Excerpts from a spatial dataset
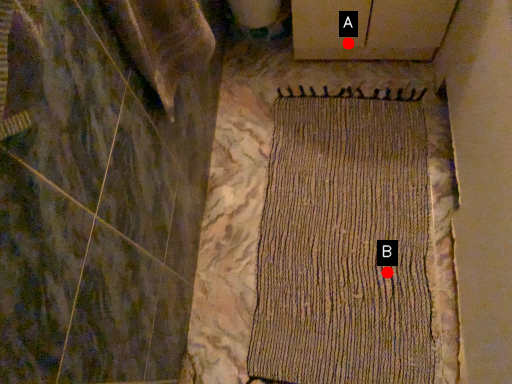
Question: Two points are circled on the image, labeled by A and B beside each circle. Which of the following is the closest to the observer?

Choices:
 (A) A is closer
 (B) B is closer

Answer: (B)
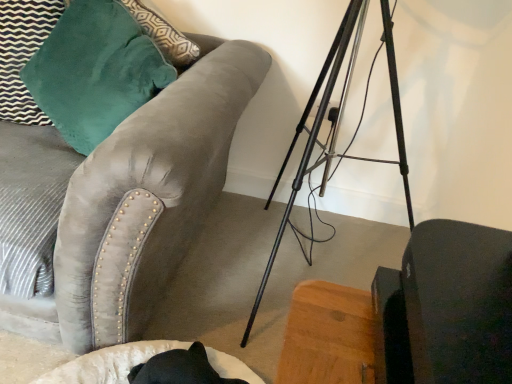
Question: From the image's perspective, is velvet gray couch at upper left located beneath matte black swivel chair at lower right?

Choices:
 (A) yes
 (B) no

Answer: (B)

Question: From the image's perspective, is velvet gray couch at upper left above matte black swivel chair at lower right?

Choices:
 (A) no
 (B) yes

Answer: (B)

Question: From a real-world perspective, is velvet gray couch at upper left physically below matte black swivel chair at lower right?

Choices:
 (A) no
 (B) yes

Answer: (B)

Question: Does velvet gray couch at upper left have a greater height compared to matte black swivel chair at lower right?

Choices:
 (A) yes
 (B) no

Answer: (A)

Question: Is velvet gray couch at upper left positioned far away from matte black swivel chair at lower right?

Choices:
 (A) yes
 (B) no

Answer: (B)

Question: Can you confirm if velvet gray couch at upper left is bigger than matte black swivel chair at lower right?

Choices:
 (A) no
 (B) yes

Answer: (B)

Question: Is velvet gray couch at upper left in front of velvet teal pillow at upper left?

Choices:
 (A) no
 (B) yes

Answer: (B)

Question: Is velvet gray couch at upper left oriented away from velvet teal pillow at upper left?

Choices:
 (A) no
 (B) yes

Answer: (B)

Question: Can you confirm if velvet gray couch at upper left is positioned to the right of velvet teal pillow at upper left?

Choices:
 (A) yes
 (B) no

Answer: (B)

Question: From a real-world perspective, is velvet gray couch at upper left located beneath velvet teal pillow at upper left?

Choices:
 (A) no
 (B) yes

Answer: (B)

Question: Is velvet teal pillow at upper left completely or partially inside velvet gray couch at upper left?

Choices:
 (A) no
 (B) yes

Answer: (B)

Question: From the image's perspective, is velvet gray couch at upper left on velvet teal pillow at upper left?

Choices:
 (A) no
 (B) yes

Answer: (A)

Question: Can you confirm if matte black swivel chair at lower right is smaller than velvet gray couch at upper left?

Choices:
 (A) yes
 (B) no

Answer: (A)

▸ **PROBLEM REQUIREMENTS**
Copy all of the material above word for word, leaving out the pictures.

▸ **WORKED SOLUTION**
Question: Two points are circled on the image, labeled by A and B beside each circle. Which of the following is the closest to the observer?

Choices:
 (A) A is closer
 (B) B is closer

Answer: (B)
Question: From the image's perspective, is velvet gray couch at upper left located beneath matte black swivel chair at lower right?

Choices:
 (A) yes
 (B) no

Answer: (B)

Question: From the image's perspective, is velvet gray couch at upper left above matte black swivel chair at lower right?

Choices:
 (A) no
 (B) yes

Answer: (B)

Question: From a real-world perspective, is velvet gray couch at upper left physically below matte black swivel chair at lower right?

Choices:
 (A) no
 (B) yes

Answer: (B)

Question: Does velvet gray couch at upper left have a greater height compared to matte black swivel chair at lower right?

Choices:
 (A) yes
 (B) no

Answer: (A)

Question: Is velvet gray couch at upper left positioned far away from matte black swivel chair at lower right?

Choices:
 (A) yes
 (B) no

Answer: (B)

Question: Can you confirm if velvet gray couch at upper left is bigger than matte black swivel chair at lower right?

Choices:
 (A) no
 (B) yes

Answer: (B)

Question: Is velvet gray couch at upper left in front of velvet teal pillow at upper left?

Choices:
 (A) no
 (B) yes

Answer: (B)

Question: Is velvet gray couch at upper left oriented away from velvet teal pillow at upper left?

Choices:
 (A) no
 (B) yes

Answer: (B)

Question: Can you confirm if velvet gray couch at upper left is positioned to the right of velvet teal pillow at upper left?

Choices:
 (A) yes
 (B) no

Answer: (B)

Question: From a real-world perspective, is velvet gray couch at upper left located beneath velvet teal pillow at upper left?

Choices:
 (A) no
 (B) yes

Answer: (B)

Question: Is velvet teal pillow at upper left completely or partially inside velvet gray couch at upper left?

Choices:
 (A) no
 (B) yes

Answer: (B)

Question: From the image's perspective, is velvet gray couch at upper left on velvet teal pillow at upper left?

Choices:
 (A) no
 (B) yes

Answer: (A)

Question: Can you confirm if matte black swivel chair at lower right is smaller than velvet gray couch at upper left?

Choices:
 (A) yes
 (B) no

Answer: (A)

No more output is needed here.